(PROBLEM STATEMENT) Whichever lines of the entries hold the word "order" should be identified and copied.

DATA EXTRACT Start Marker

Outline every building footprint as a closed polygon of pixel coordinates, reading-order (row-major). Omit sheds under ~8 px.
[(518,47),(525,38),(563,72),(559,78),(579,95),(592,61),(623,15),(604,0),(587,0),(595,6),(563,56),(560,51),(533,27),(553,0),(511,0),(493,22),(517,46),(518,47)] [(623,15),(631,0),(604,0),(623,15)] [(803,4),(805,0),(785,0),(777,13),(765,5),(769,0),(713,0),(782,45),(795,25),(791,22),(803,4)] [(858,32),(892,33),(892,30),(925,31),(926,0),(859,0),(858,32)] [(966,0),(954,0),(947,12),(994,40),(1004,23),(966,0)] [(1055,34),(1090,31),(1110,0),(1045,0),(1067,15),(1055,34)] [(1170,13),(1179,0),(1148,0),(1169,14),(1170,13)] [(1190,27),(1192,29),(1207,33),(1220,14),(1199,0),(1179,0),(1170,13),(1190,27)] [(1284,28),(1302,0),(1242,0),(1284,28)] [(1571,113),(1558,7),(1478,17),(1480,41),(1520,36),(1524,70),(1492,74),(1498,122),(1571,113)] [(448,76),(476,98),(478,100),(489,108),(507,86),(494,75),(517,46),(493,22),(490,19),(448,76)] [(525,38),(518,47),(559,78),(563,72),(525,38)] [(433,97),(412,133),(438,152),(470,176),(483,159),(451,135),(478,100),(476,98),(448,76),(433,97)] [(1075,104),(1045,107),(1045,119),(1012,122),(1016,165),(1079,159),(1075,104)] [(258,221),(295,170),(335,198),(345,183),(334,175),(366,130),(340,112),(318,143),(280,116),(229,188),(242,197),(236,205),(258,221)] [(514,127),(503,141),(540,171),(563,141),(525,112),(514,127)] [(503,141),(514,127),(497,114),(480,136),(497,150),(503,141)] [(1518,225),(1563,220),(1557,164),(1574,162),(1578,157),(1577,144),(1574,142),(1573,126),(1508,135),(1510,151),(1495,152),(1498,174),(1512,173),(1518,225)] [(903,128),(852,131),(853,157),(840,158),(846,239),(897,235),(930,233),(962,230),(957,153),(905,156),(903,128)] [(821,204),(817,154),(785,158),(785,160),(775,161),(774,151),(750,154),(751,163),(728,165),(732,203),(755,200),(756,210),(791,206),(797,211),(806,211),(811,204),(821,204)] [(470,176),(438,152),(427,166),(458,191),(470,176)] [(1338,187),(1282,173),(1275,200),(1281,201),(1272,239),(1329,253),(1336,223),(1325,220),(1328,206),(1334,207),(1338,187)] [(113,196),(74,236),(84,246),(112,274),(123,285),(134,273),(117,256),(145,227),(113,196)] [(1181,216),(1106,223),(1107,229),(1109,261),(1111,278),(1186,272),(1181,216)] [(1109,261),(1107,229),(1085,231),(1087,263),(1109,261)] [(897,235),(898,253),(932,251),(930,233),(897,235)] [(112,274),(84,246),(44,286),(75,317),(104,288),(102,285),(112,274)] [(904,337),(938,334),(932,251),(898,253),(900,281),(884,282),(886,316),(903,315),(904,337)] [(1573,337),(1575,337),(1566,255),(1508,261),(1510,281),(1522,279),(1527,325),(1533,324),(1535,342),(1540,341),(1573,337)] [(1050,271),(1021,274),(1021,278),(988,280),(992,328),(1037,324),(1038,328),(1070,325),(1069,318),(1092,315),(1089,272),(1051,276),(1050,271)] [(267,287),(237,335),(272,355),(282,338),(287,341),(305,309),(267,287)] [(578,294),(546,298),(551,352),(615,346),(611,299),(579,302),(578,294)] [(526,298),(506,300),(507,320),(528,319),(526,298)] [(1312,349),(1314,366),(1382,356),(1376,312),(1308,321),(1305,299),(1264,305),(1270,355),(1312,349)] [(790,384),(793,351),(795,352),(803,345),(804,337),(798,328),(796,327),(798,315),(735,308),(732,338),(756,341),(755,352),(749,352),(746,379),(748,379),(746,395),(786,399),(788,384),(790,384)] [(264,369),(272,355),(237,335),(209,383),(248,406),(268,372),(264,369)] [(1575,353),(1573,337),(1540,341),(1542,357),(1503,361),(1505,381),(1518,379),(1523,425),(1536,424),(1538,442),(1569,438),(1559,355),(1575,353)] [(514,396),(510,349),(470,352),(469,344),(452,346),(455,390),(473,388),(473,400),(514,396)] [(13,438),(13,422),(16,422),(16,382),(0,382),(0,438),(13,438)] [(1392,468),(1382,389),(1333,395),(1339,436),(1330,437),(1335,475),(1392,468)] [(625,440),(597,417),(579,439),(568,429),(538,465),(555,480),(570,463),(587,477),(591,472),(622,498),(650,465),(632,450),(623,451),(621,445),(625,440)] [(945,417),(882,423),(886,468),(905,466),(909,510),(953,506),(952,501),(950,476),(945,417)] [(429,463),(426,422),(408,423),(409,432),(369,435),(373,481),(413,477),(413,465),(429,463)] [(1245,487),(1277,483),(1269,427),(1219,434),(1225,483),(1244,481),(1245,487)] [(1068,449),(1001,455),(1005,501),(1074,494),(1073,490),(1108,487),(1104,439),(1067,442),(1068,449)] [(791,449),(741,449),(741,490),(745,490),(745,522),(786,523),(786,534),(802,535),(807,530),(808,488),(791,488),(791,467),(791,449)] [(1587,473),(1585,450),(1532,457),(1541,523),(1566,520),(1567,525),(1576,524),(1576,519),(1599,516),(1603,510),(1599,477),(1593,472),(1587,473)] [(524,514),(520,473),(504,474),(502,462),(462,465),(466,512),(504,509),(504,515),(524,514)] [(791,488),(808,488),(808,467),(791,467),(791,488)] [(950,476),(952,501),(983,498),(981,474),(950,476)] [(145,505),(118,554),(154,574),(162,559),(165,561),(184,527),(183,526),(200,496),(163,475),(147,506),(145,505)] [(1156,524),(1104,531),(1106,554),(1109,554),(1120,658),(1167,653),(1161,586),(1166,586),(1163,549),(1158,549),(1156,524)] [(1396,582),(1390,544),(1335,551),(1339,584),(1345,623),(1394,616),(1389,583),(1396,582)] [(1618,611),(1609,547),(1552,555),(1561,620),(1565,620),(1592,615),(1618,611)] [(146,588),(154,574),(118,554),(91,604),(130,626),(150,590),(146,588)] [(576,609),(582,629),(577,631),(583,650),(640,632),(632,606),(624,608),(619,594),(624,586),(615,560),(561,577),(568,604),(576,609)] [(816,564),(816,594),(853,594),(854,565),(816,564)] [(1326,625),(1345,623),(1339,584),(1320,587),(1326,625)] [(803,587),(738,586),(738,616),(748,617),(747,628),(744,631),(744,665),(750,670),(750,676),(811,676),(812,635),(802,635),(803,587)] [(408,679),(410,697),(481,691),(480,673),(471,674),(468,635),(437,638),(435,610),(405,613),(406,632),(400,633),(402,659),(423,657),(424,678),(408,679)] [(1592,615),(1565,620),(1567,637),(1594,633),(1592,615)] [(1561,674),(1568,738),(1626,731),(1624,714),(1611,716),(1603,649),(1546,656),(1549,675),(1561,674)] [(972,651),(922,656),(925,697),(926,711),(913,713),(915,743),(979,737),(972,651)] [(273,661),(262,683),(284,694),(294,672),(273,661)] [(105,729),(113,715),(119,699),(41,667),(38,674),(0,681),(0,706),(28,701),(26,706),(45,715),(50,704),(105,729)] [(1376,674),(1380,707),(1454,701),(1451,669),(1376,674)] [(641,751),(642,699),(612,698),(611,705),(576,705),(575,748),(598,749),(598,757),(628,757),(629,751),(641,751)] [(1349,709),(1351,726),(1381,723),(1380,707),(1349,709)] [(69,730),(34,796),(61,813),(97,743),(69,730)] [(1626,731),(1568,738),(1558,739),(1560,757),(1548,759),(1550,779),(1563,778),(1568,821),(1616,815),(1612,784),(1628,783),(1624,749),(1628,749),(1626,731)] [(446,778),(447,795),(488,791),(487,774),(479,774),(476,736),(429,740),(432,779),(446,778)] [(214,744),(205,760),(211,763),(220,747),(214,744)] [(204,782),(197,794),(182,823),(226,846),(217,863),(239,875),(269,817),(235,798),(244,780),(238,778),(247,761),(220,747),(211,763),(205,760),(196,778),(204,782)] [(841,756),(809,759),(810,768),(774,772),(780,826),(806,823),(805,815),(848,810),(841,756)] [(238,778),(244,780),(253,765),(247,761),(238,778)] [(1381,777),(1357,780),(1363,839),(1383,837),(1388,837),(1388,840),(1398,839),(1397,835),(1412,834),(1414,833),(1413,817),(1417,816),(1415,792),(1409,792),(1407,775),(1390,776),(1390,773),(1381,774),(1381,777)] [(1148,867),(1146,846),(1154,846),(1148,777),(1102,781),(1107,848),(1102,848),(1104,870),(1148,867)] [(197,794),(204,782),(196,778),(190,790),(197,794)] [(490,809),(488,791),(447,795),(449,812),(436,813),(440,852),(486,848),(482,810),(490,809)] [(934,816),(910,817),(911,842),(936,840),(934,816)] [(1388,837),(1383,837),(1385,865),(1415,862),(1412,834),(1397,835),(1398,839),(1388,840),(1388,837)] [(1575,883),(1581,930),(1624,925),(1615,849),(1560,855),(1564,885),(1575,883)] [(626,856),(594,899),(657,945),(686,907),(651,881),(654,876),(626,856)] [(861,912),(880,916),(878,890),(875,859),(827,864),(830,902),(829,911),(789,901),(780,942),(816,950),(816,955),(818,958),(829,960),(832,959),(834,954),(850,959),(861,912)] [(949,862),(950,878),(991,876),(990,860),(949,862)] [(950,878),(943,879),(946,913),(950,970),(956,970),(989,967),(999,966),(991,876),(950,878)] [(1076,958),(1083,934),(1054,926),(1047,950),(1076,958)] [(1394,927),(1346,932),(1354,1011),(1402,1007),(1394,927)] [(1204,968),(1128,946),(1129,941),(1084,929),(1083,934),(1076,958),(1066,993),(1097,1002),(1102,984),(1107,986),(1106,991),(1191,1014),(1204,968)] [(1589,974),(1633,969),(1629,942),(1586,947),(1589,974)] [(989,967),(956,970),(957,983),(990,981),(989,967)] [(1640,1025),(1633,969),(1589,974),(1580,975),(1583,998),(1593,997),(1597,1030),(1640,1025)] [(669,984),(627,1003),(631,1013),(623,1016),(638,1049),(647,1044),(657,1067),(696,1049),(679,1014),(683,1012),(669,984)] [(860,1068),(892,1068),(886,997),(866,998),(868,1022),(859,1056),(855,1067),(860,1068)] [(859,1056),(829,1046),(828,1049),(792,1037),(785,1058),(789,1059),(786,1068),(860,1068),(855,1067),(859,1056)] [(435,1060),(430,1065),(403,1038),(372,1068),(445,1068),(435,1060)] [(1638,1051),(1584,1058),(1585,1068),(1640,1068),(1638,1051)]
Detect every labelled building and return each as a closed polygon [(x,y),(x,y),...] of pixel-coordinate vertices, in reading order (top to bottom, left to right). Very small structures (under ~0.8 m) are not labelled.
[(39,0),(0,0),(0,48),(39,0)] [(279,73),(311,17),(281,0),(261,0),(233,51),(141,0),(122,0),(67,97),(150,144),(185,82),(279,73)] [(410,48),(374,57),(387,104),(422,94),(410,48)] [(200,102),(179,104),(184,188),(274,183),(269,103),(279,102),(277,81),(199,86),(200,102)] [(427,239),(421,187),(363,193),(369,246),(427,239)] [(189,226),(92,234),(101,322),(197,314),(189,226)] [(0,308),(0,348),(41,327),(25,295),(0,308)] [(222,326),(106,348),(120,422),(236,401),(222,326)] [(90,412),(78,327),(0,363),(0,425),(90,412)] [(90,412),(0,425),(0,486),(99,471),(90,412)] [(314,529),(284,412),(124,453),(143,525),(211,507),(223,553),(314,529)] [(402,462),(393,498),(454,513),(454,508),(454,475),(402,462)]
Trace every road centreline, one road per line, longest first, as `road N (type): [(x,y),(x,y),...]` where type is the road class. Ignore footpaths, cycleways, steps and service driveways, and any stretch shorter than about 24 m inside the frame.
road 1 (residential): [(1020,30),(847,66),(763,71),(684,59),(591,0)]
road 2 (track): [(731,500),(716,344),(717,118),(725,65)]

DATA EXTRACT End Marker

(ANSWER SECTION)
Outline every building footprint as a closed polygon of pixel coordinates, reading-order (row-major). Omit sheds under ~8 px.
Detect every labelled building and return each as a closed polygon [(x,y),(x,y),...] of pixel-coordinate vertices, in reading order (top to bottom, left to right). Very small structures (under ~0.8 m) are not labelled.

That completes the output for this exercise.